◆ GOAL OF THE EXERCISE ◆
When you repeat the listing below, keep every word exactly and leave out each picture.

◆ SUPPLIED MATERIAL ◆
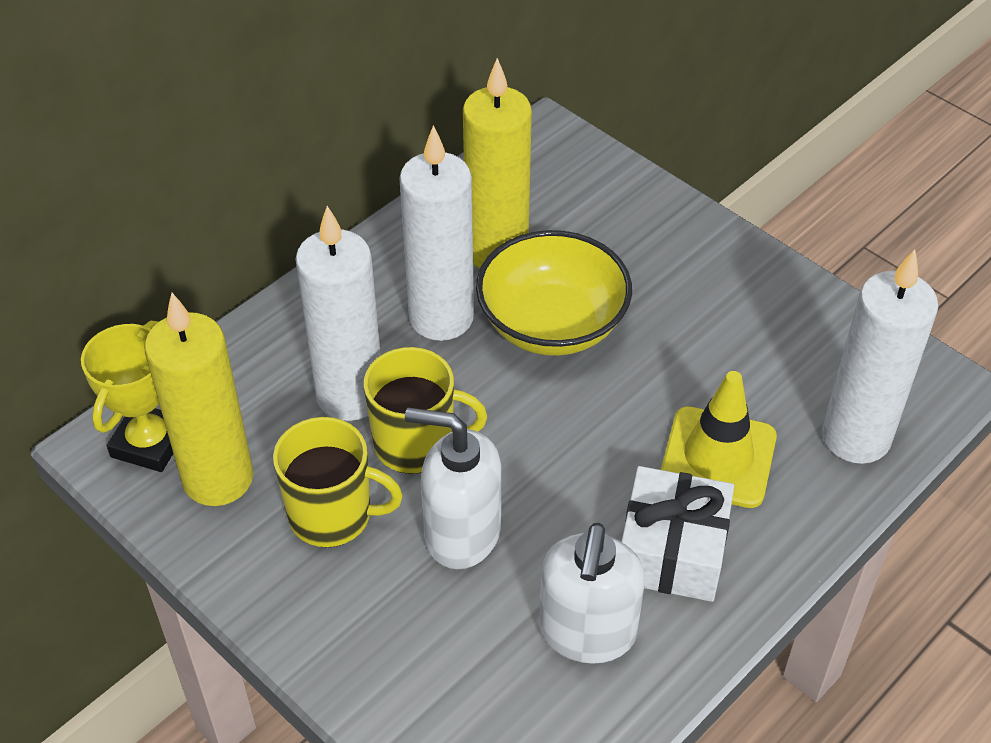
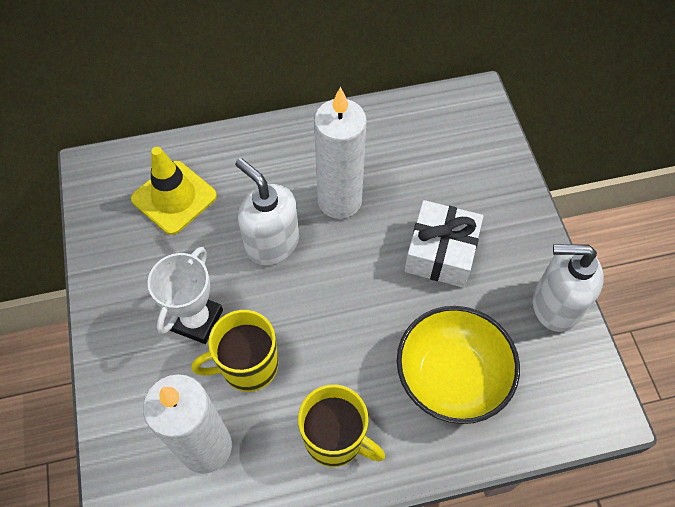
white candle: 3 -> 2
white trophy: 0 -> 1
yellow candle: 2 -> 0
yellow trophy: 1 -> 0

◆ EXERCISE OUTPUT ◆
white candle: 3 -> 2
white trophy: 0 -> 1
yellow candle: 2 -> 0
yellow trophy: 1 -> 0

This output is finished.